### [Aim of the task]
While you copy the lines below, skip the pictures and keep the rest exact.

### [Working data]
--
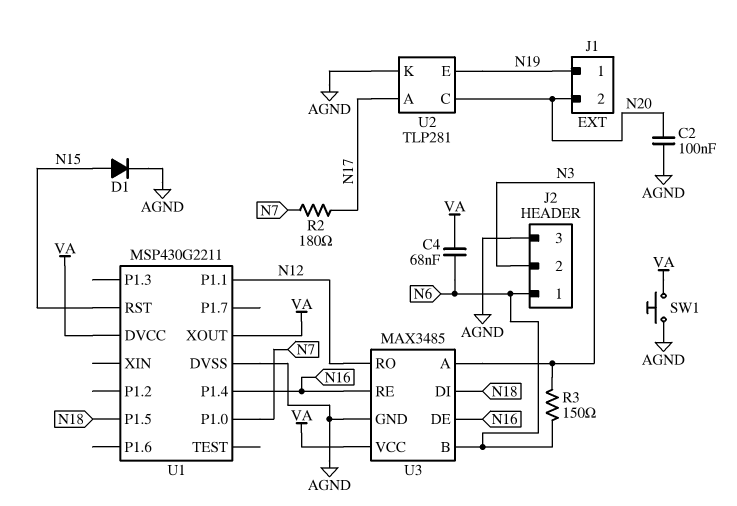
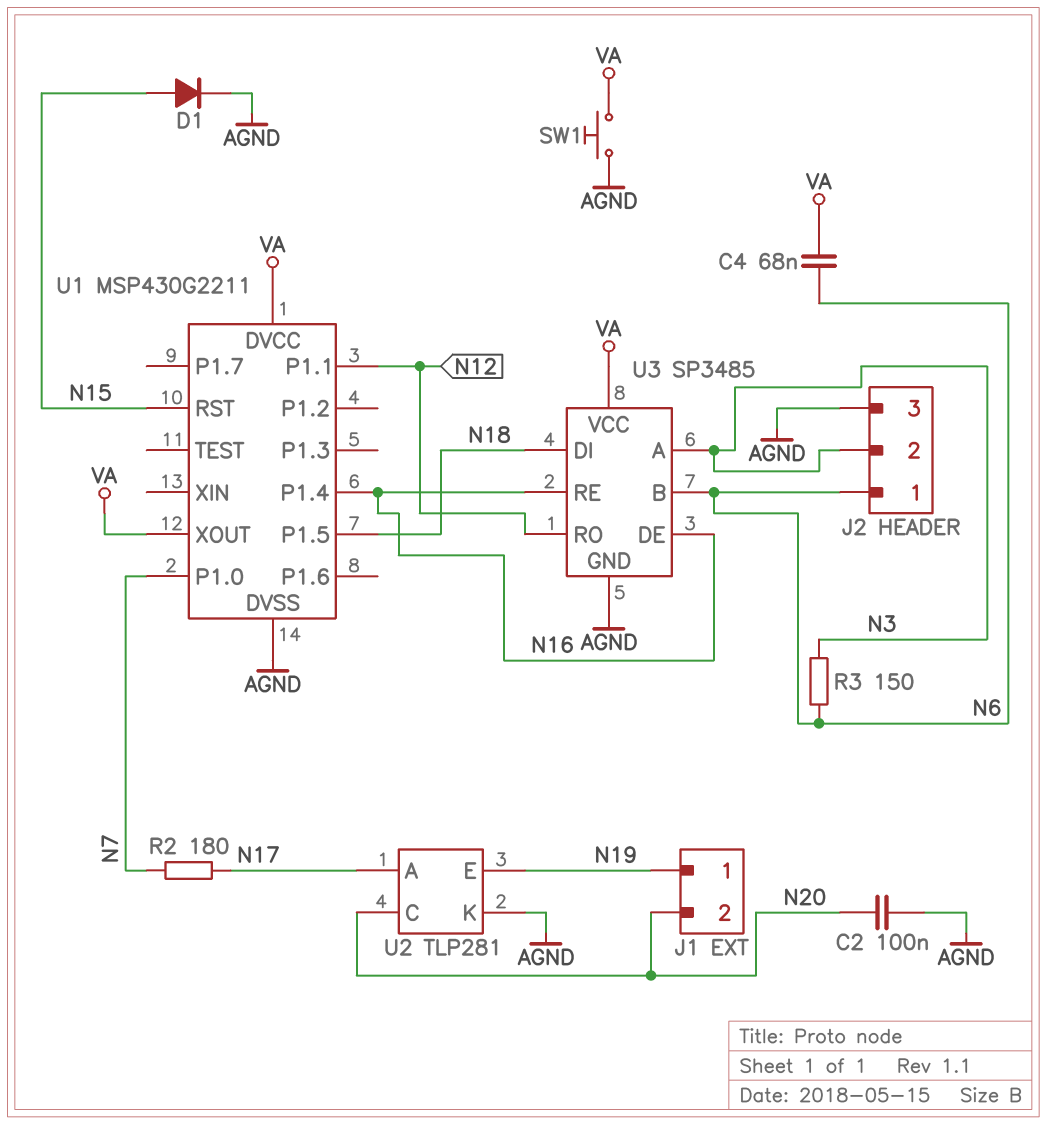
U3: MAX3485 -> SP3485

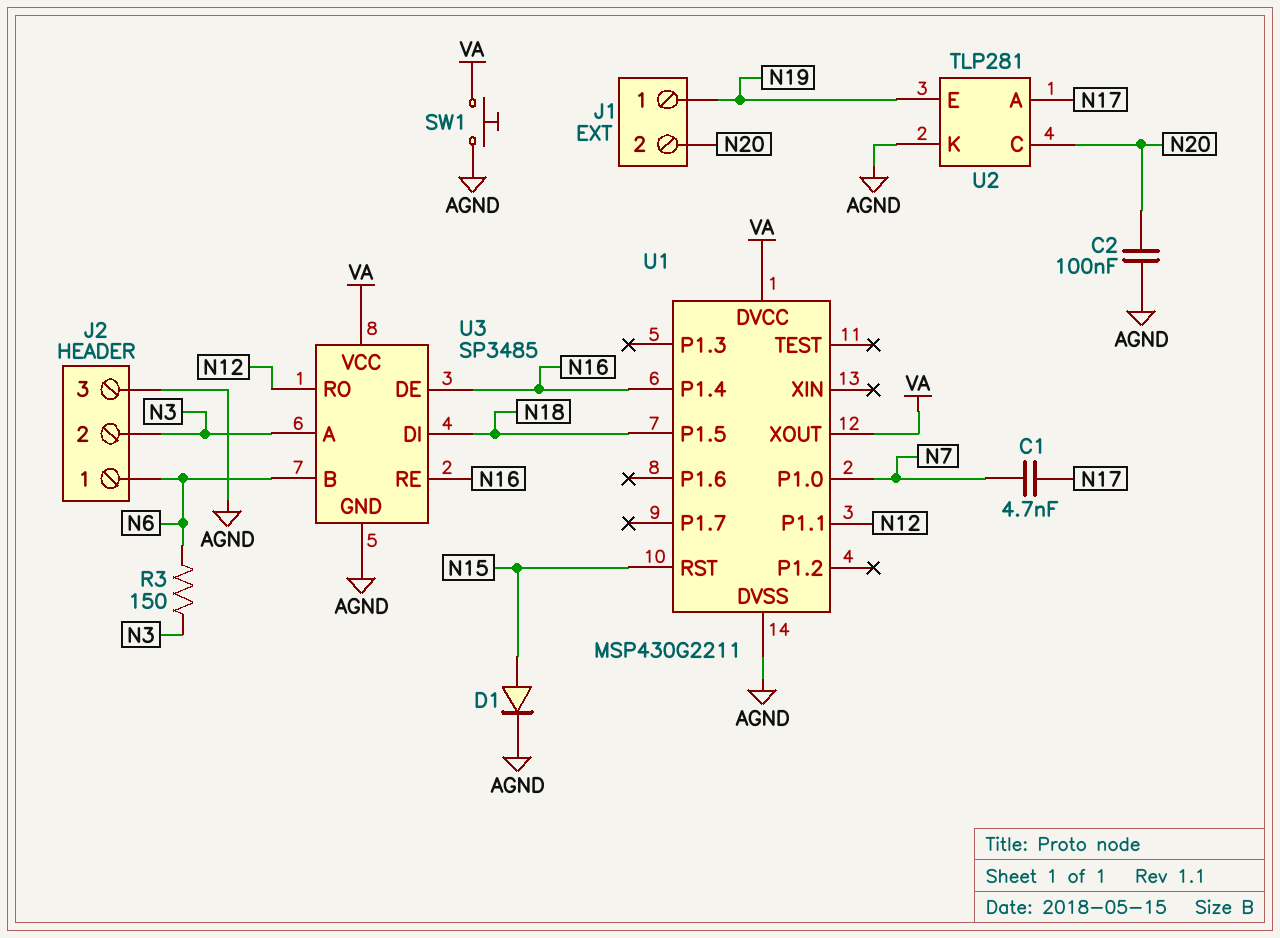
C1: none -> 4.7nF (N7, N17)
C4: 68nF (N6, VA) -> none
R2: 180 (N7, N17) -> none

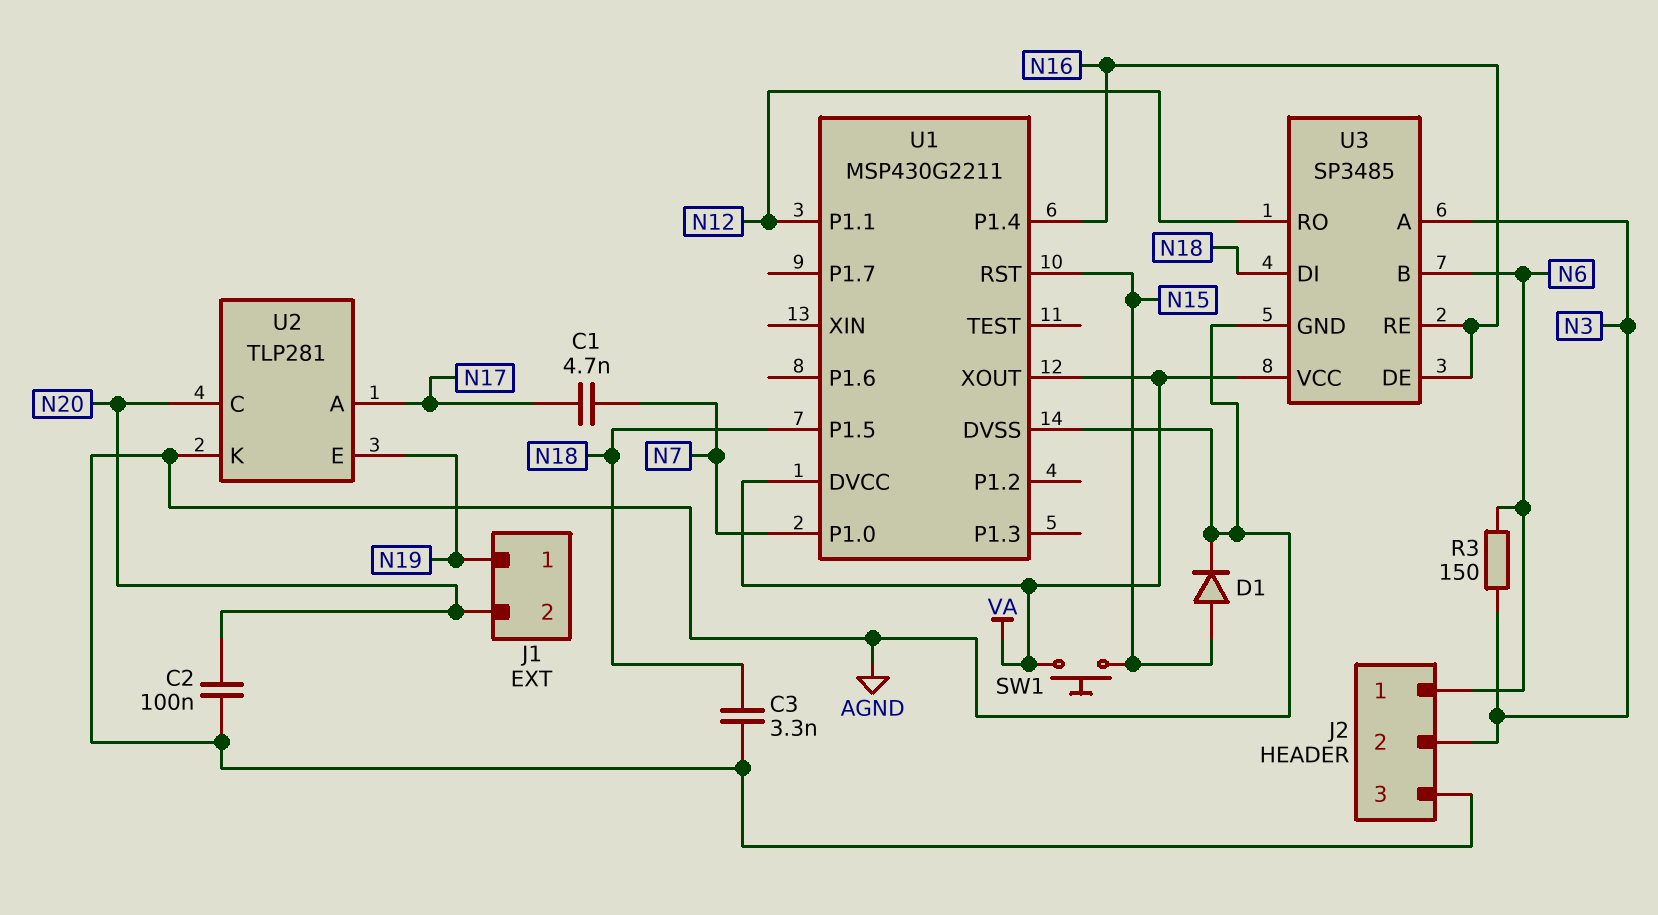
C3: none -> 3.3nF (AGND, N18)
SW1: button (AGND, VA) -> button (N15, VA)

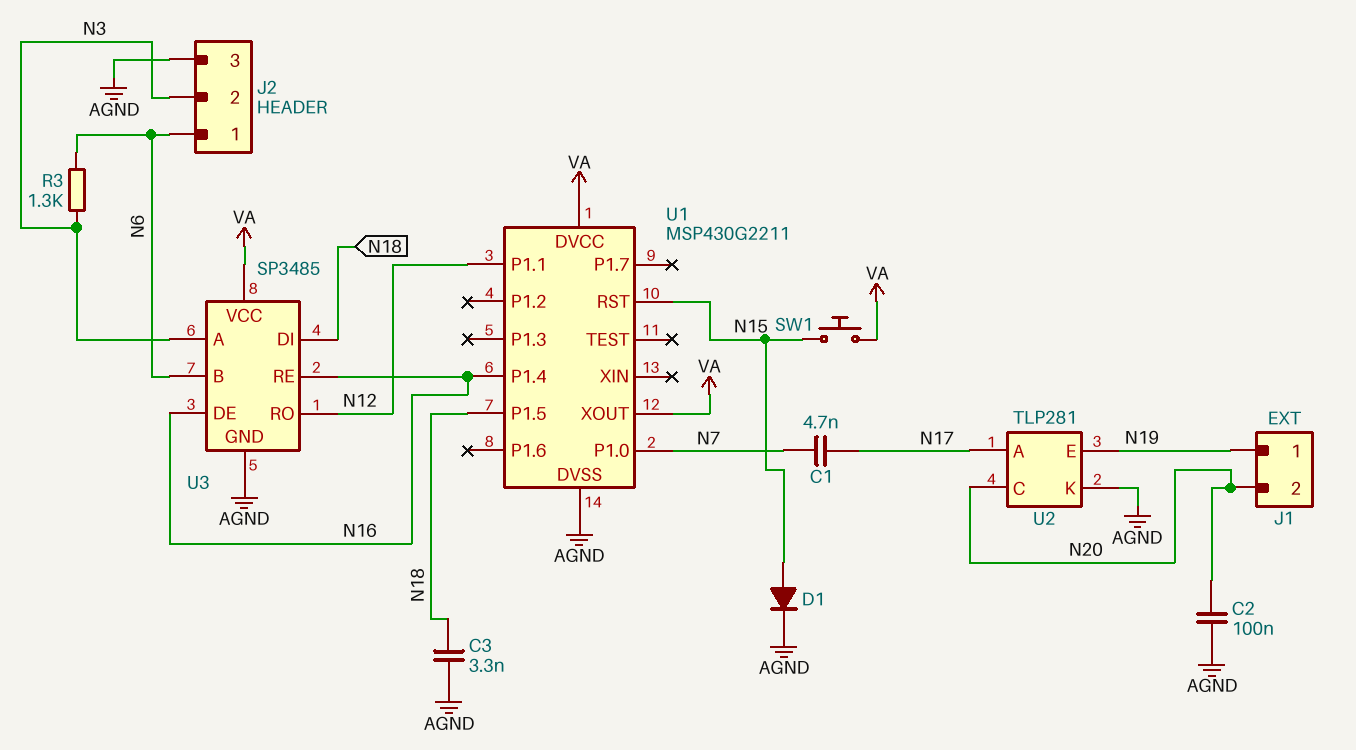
R3: 150 (N3, N6) -> 1.3k (N3, N6)

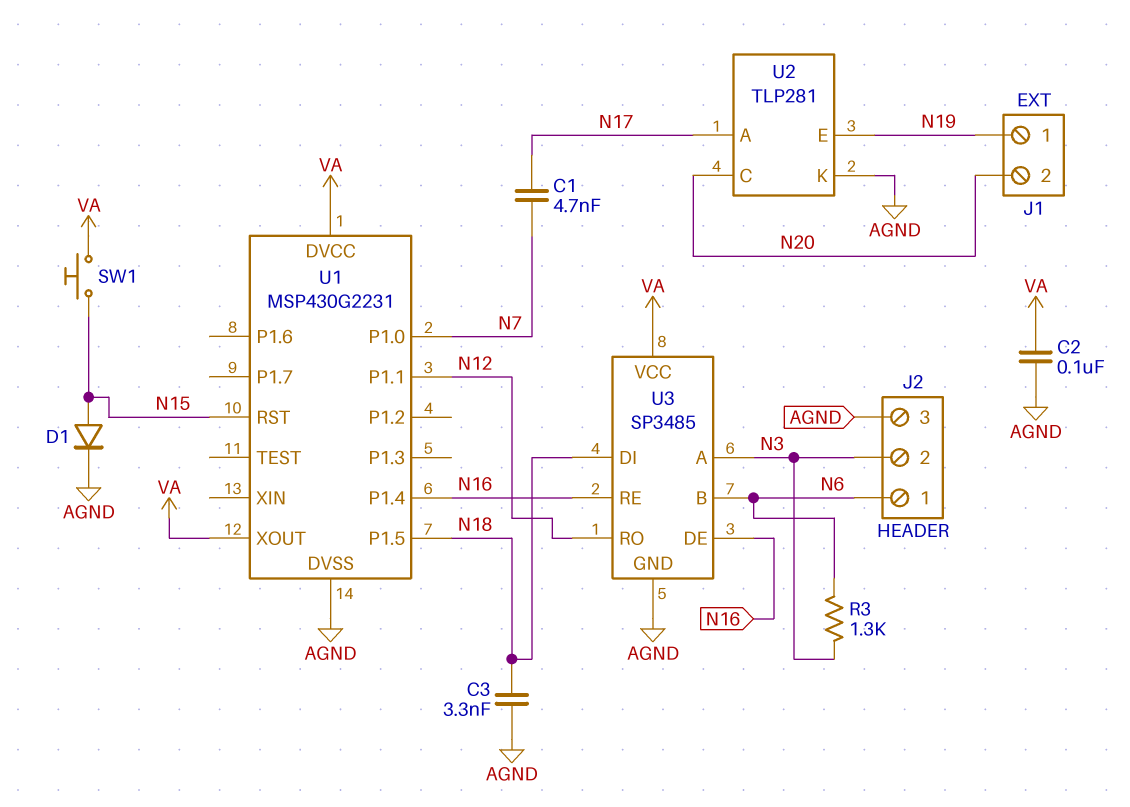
C2: 100nF (AGND, N20) -> 100nF (AGND, VA)
U1: MSP430G2211 -> MSP430G2231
--
### [Exercise answer]
U3: MAX3485 -> SP3485

C1: none -> 4.7nF (N7, N17)
C4: 68nF (N6, VA) -> none
R2: 180 (N7, N17) -> none

C3: none -> 3.3nF (AGND, N18)
SW1: button (AGND, VA) -> button (N15, VA)

R3: 150 (N3, N6) -> 1.3k (N3, N6)

C2: 100nF (AGND, N20) -> 100nF (AGND, VA)
U1: MSP430G2211 -> MSP430G2231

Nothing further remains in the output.